■ Your instructions
Below are records to return verbatim; the pictures are to be dropped.

■ Exercise data
---------------
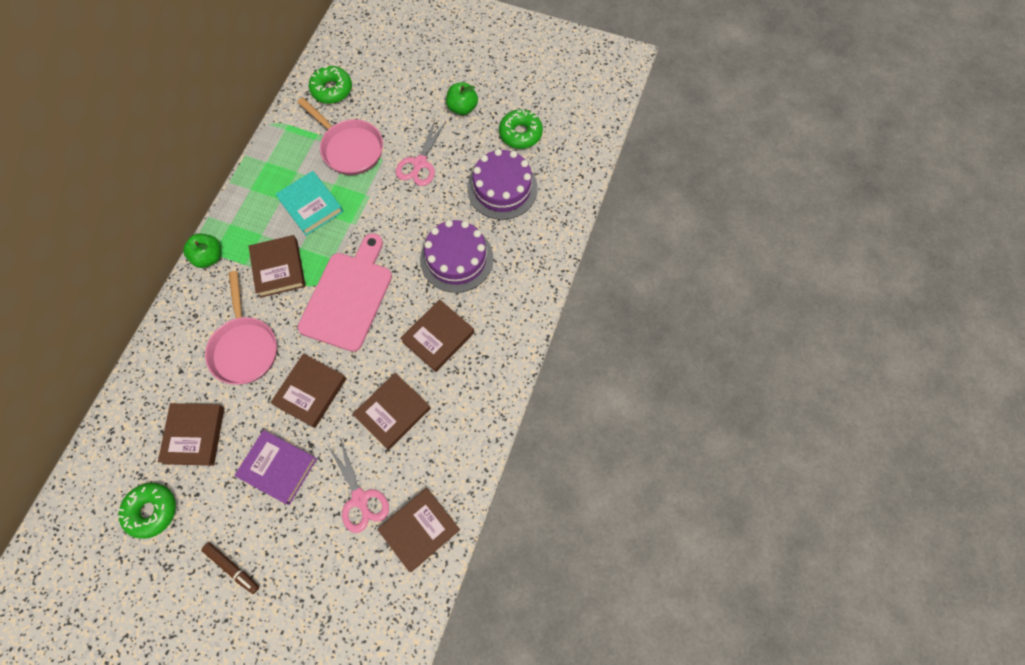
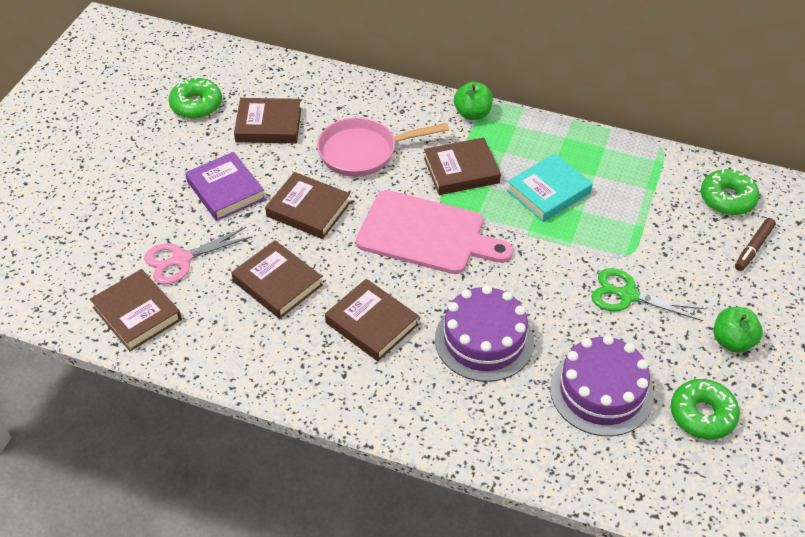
camera: 90 degrees right, 20 degrees down
(232, 568) = (129, 166): brown marker -> brown marker (753, 248)
(278, 468) = (225, 190): purple book -> purple book turned 60 degrees counterclockwise
(350, 148) = (638, 222): pink pan -> none
(420, 163) = (628, 295): pink scissors -> green scissors

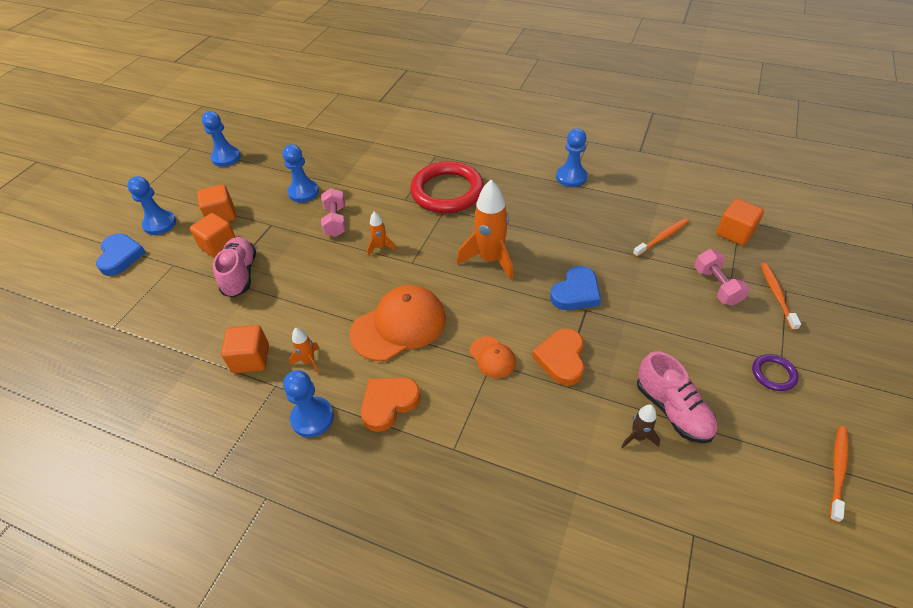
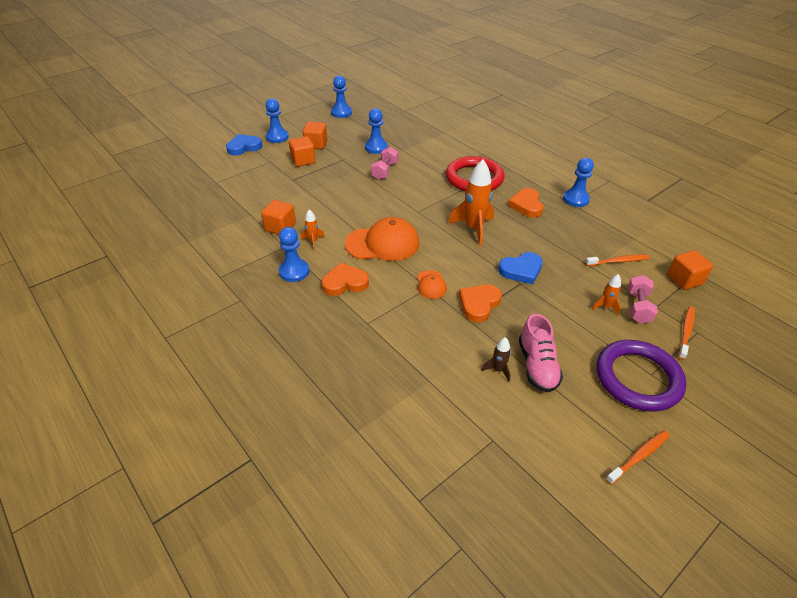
camera: 25 degrees right, 5 degrees down
(120, 256) = (244, 147): blue heart -> blue heart turned 135 degrees counterclockwise
(240, 275) = (305, 180): pink shoe -> none
(380, 247) = (403, 196): orange rocket -> orange rocket (605, 307)
(526, 205) = (526, 205): none -> orange heart
(773, 374) = (638, 378): purple ring -> purple ring, size x2.32

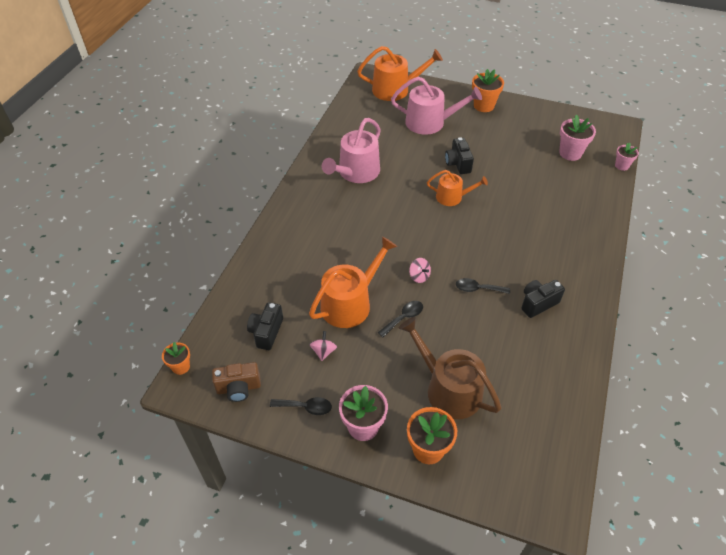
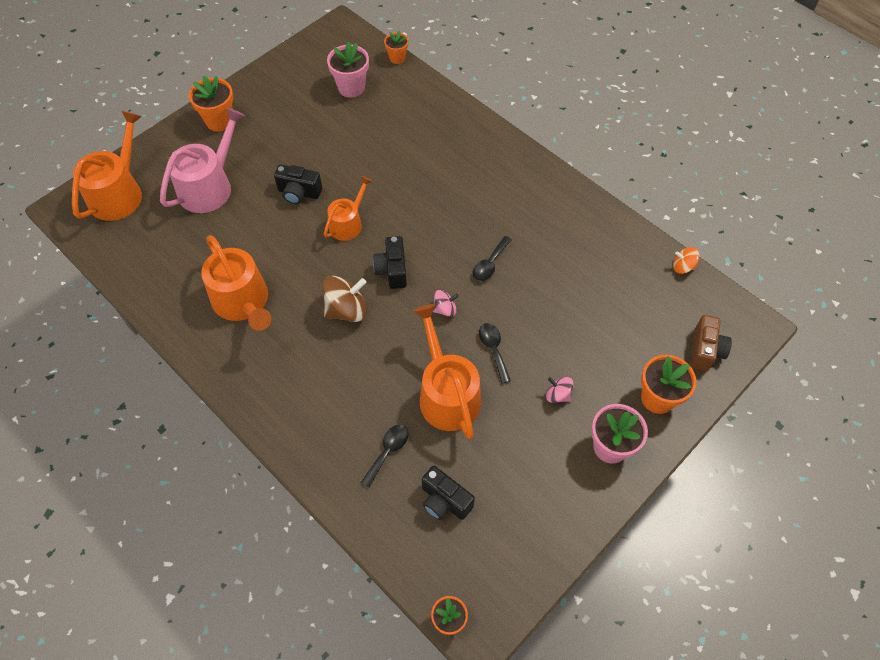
camera: 65 degrees left, 10 degrees up
(238, 388) = (510, 559): brown camera -> brown camera (705, 350)
(305, 407) = (565, 495): black spoon -> black spoon (388, 451)
(323, 351) = (500, 448): pink spinning top -> pink spinning top (558, 395)
(356, 172) = (243, 302): pink watering can -> orange watering can
(383, 223) = (346, 310): none -> brown spinning top
(448, 389) = (598, 349): brown watering can -> none
(538, 303) = (534, 223): black camera -> black camera (392, 270)
(577, 429) = (683, 267): none -> orange spinning top
(621, 166) = (397, 58): pink flower pot -> orange flower pot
---------------
■ Response to this task
camera: 90 degrees right, 20 degrees down
(232, 568) = (129, 166): brown marker -> brown marker (753, 248)
(278, 468) = (225, 190): purple book -> purple book turned 60 degrees counterclockwise
(350, 148) = (638, 222): pink pan -> none
(420, 163) = (628, 295): pink scissors -> green scissors

camera: 25 degrees right, 5 degrees down
(120, 256) = (244, 147): blue heart -> blue heart turned 135 degrees counterclockwise
(240, 275) = (305, 180): pink shoe -> none
(380, 247) = (403, 196): orange rocket -> orange rocket (605, 307)
(526, 205) = (526, 205): none -> orange heart
(773, 374) = (638, 378): purple ring -> purple ring, size x2.32

camera: 65 degrees left, 10 degrees up
(238, 388) = (510, 559): brown camera -> brown camera (705, 350)
(305, 407) = (565, 495): black spoon -> black spoon (388, 451)
(323, 351) = (500, 448): pink spinning top -> pink spinning top (558, 395)
(356, 172) = (243, 302): pink watering can -> orange watering can
(383, 223) = (346, 310): none -> brown spinning top
(448, 389) = (598, 349): brown watering can -> none
(538, 303) = (534, 223): black camera -> black camera (392, 270)
(577, 429) = (683, 267): none -> orange spinning top
(621, 166) = (397, 58): pink flower pot -> orange flower pot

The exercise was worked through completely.